TASK DIRECTIONS » For every record that follows, write out the text exactly and omit the picture, if one is present.

RECORDS SHOWN »

%%

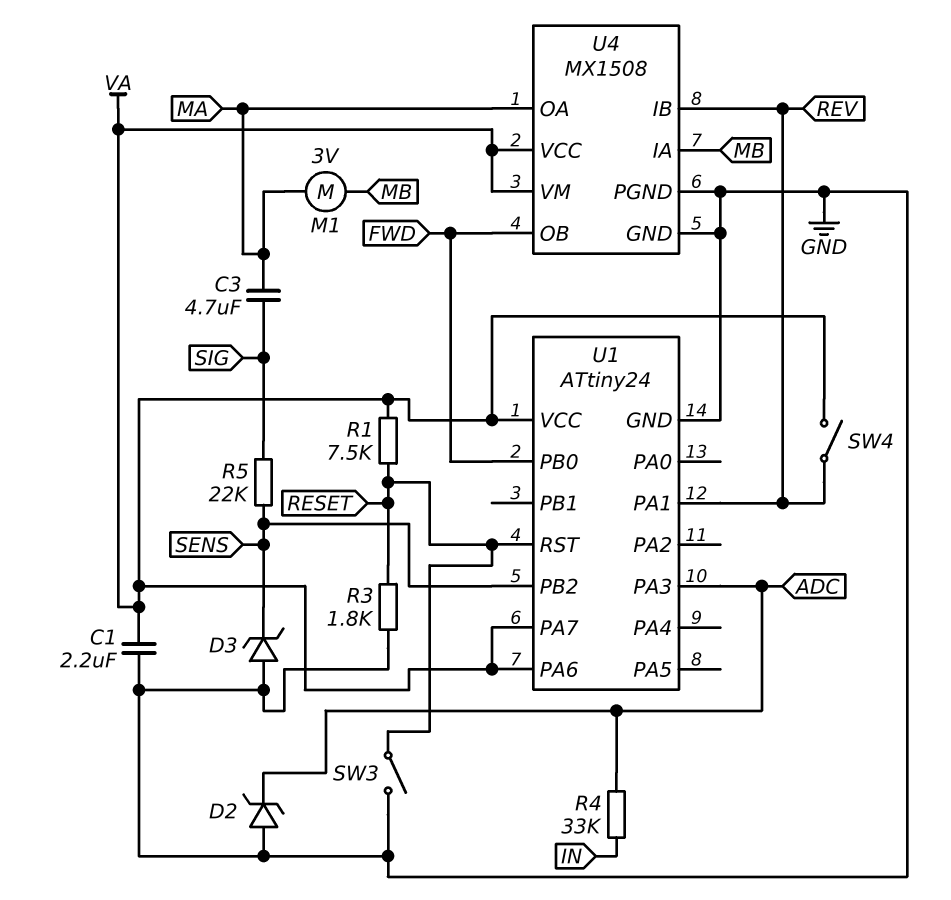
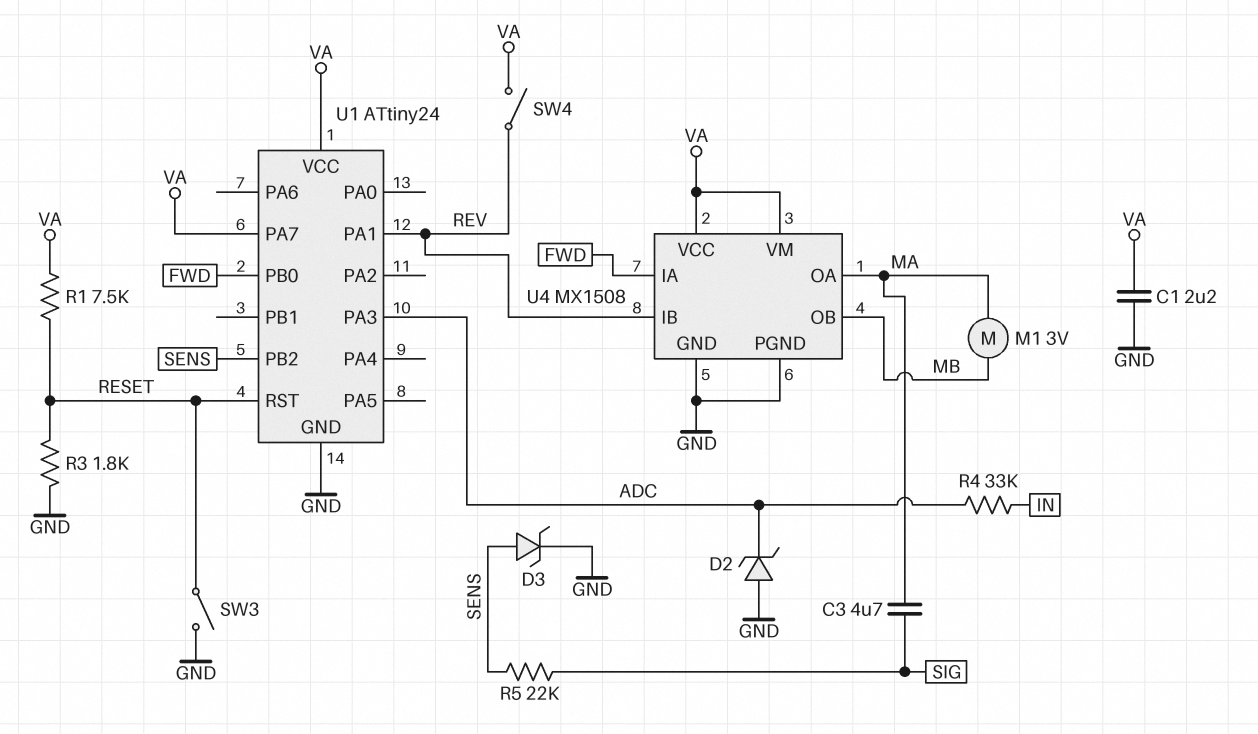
D3: zener (A GND, K SENS) -> zener (A SENS, K GND)
U1 pin PA6: VA -> none
U4 pin IA: MB -> FWD
U4 pin OB: FWD -> MB

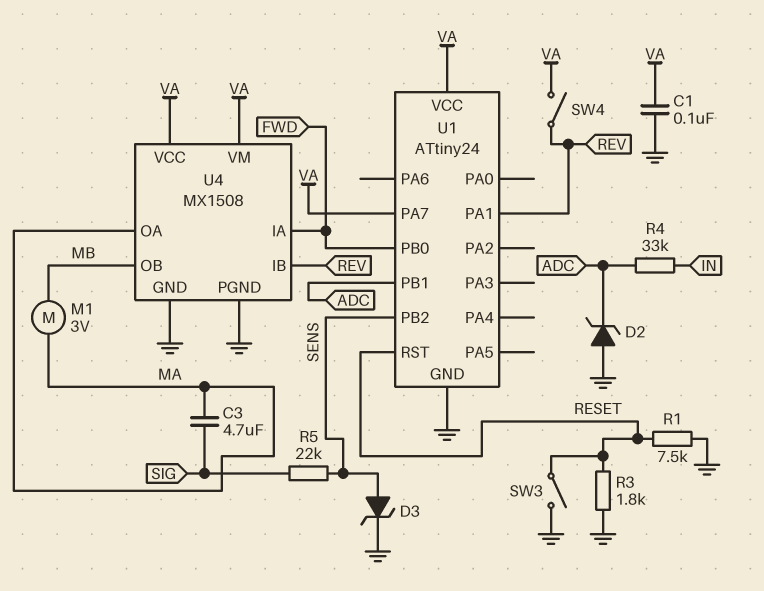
C1: 2.2uF (GND, VA) -> 100nF (GND, VA)
R1: 7.5k (RESET, VA) -> 7.5k (GND, RESET)
U1 pin PA3: ADC -> none
U1 pin PB1: none -> ADC

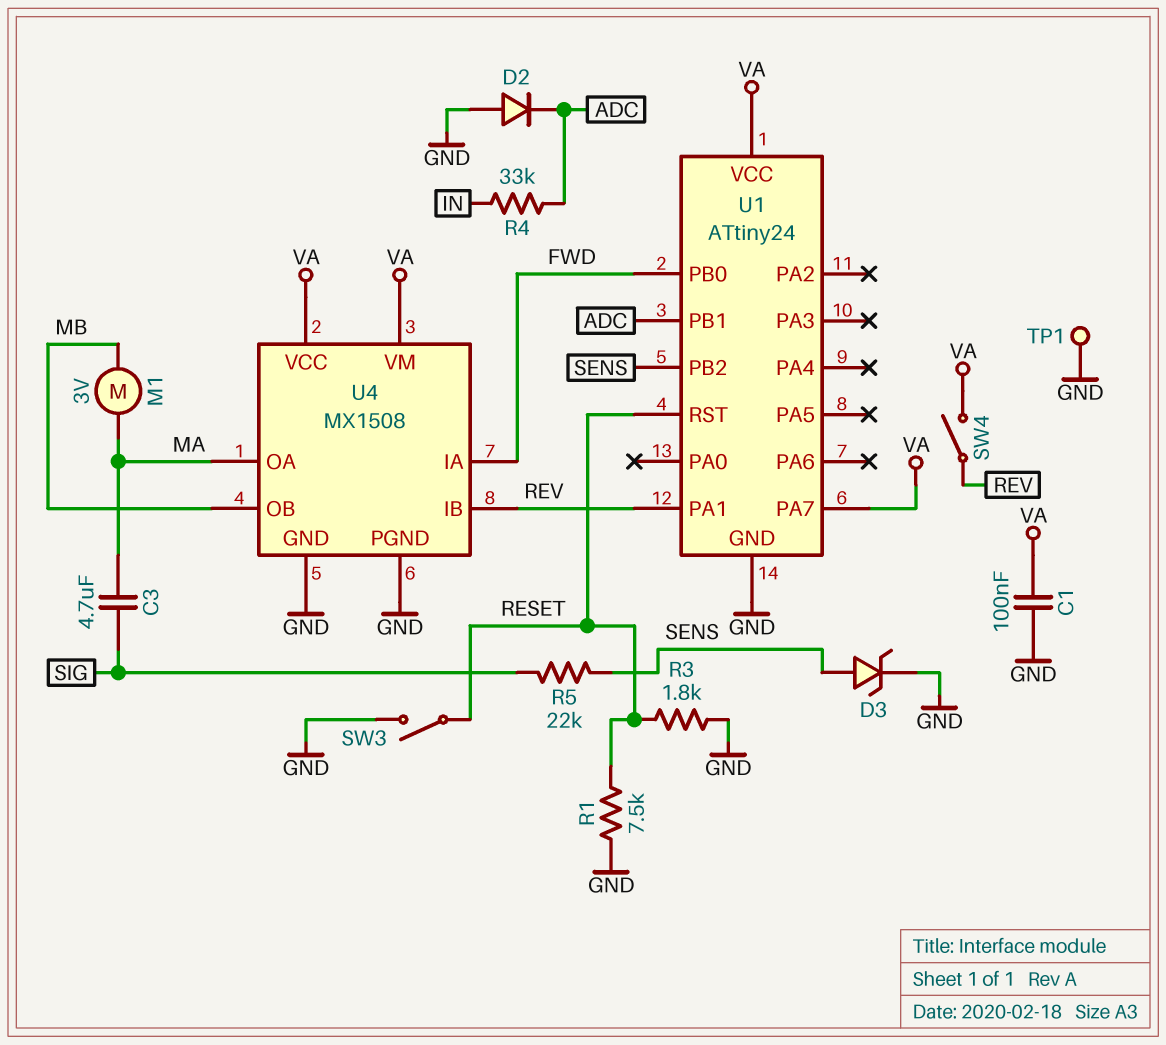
D2: zener (A GND, K ADC) -> diode (A GND, K ADC)
TP1: none -> test point (GND)

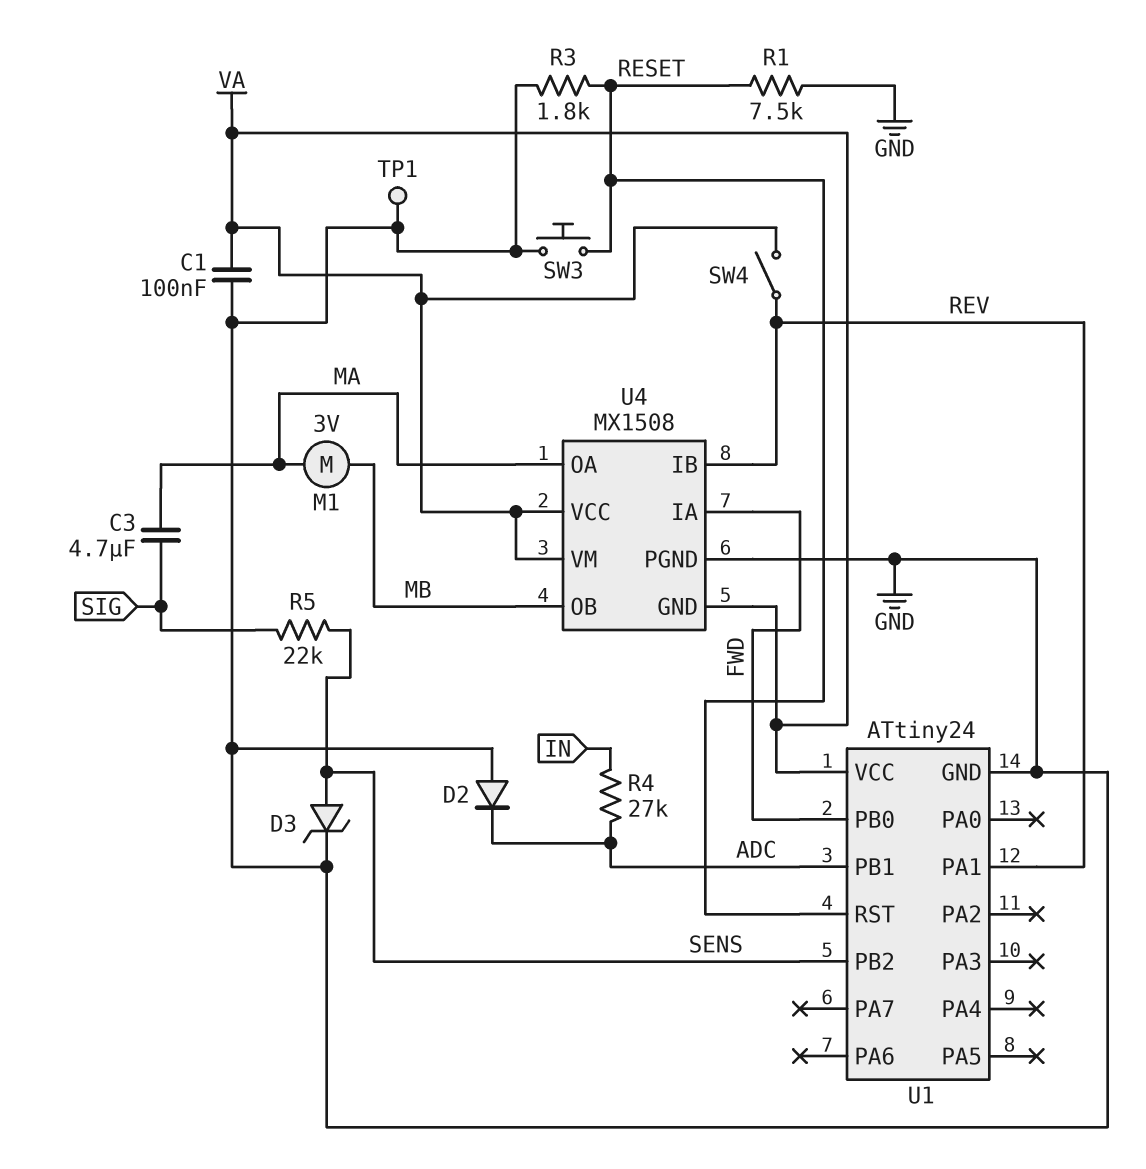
R4: 33k (ADC, IN) -> 27k (ADC, IN)
SW3: switch (GND, RESET) -> button (GND, RESET)
U1 pin PA7: VA -> none
U4 pin GND: GND -> VA

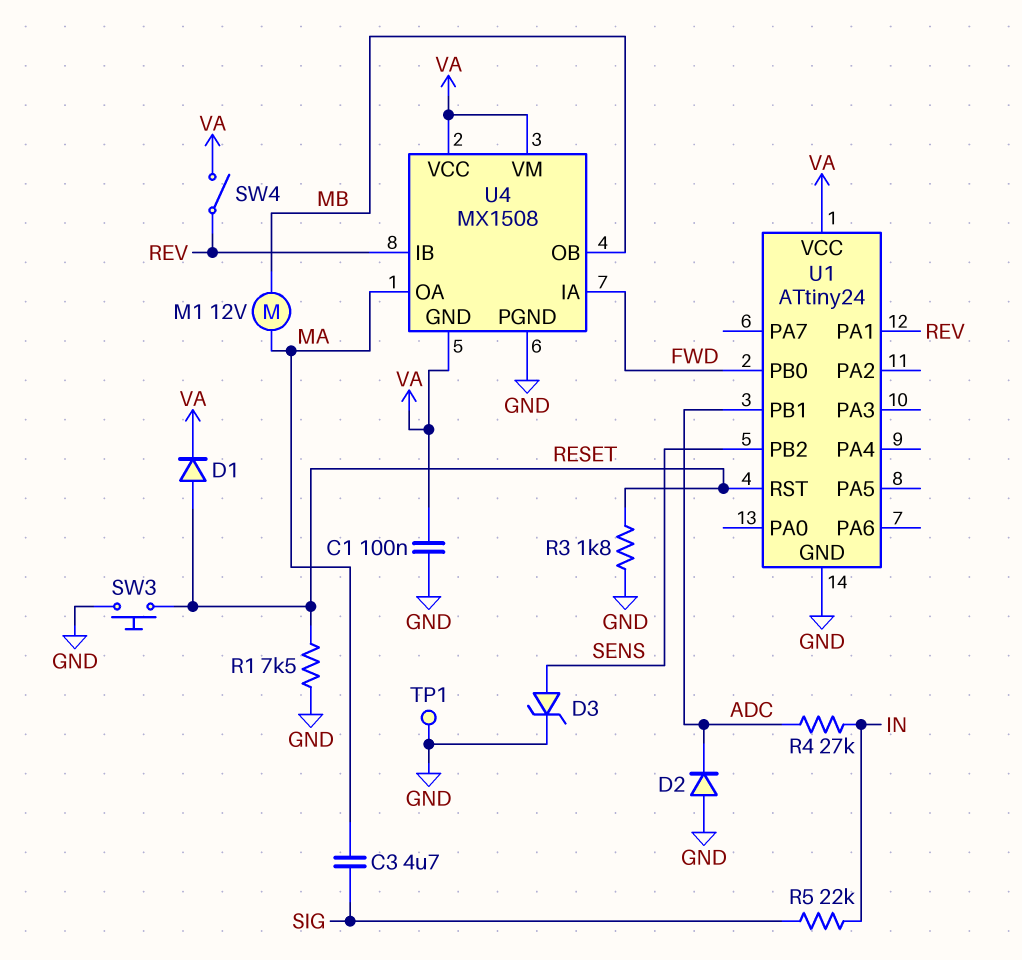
D1: none -> diode (A RESET, K VA)
M1: motor 3V (MA, MB) -> motor 12V (MA, MB)
R5: 22k (SENS, SIG) -> 22k (IN, SIG)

%%

RESPONSE AREA »
D3: zener (A GND, K SENS) -> zener (A SENS, K GND)
U1 pin PA6: VA -> none
U4 pin IA: MB -> FWD
U4 pin OB: FWD -> MB

C1: 2.2uF (GND, VA) -> 100nF (GND, VA)
R1: 7.5k (RESET, VA) -> 7.5k (GND, RESET)
U1 pin PA3: ADC -> none
U1 pin PB1: none -> ADC

D2: zener (A GND, K ADC) -> diode (A GND, K ADC)
TP1: none -> test point (GND)

R4: 33k (ADC, IN) -> 27k (ADC, IN)
SW3: switch (GND, RESET) -> button (GND, RESET)
U1 pin PA7: VA -> none
U4 pin GND: GND -> VA

D1: none -> diode (A RESET, K VA)
M1: motor 3V (MA, MB) -> motor 12V (MA, MB)
R5: 22k (SENS, SIG) -> 22k (IN, SIG)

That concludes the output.